Start of Input for this task

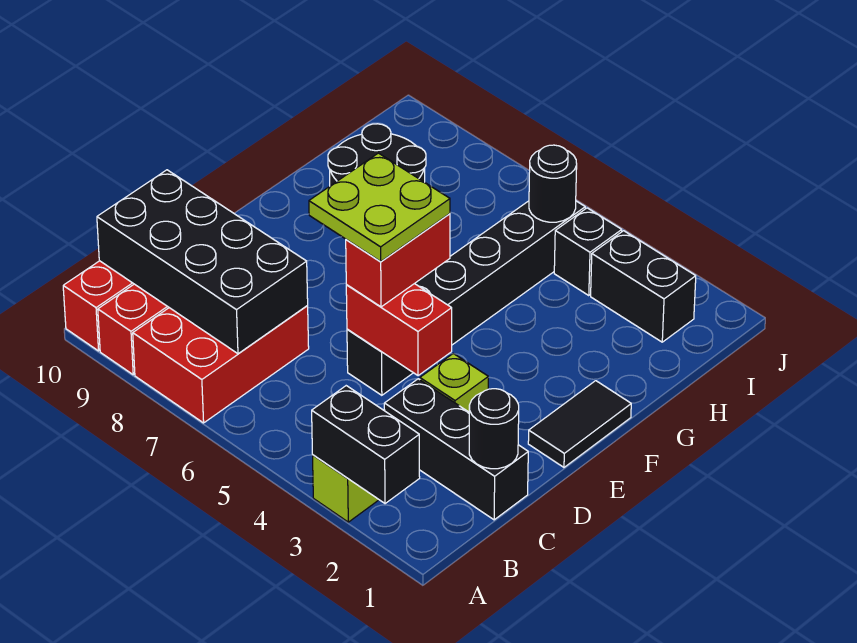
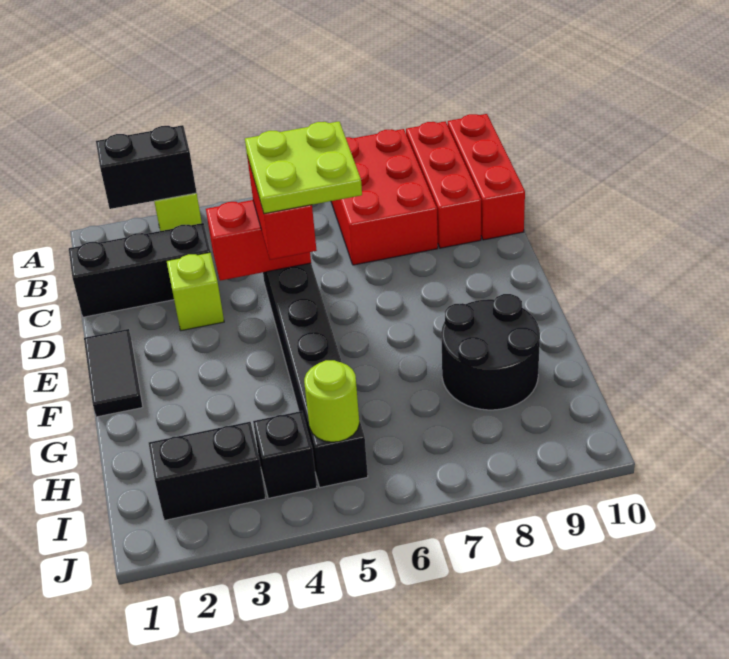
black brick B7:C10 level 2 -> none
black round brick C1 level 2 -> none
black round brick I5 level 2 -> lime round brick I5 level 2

End of Input for this task
Start of Input for this task

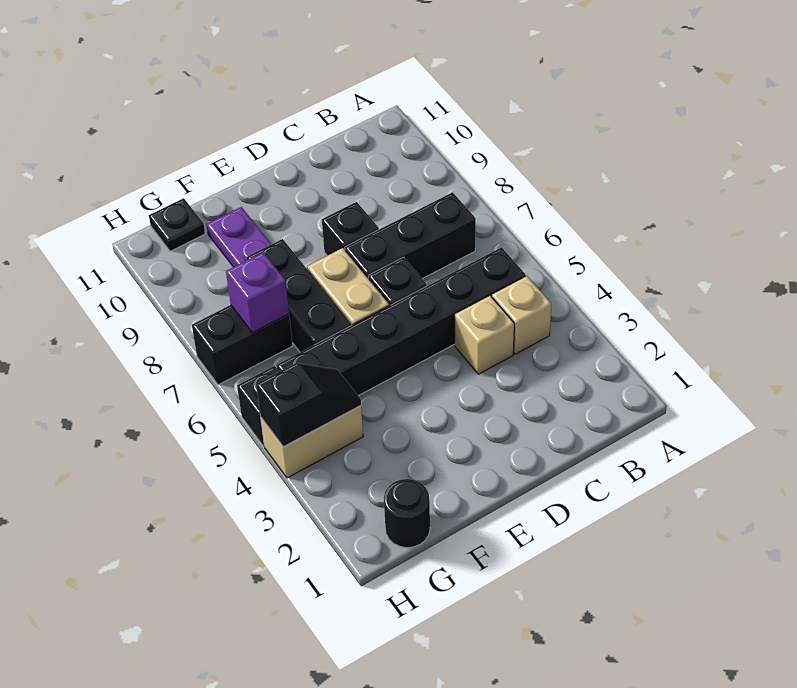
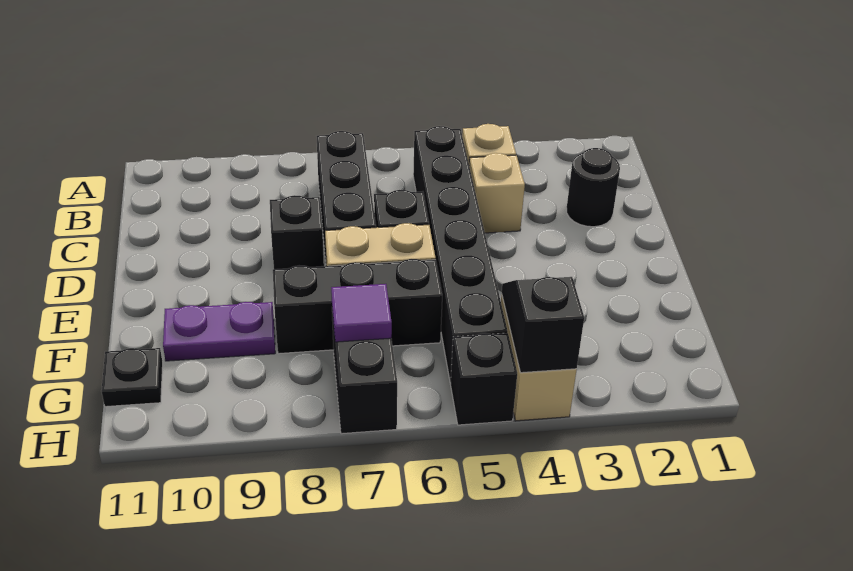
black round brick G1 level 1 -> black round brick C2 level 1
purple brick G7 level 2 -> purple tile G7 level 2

End of Input for this task

**Your instructions**
All that is wanted is the stretch of lines above from the one containing "black round brick C1 level 2 -> none" through the one containing "black round brick I5", duplicated exactly.

**Exercise result**
black round brick C1 level 2 -> none
black round brick I5 level 2 -> lime round brick I5 level 2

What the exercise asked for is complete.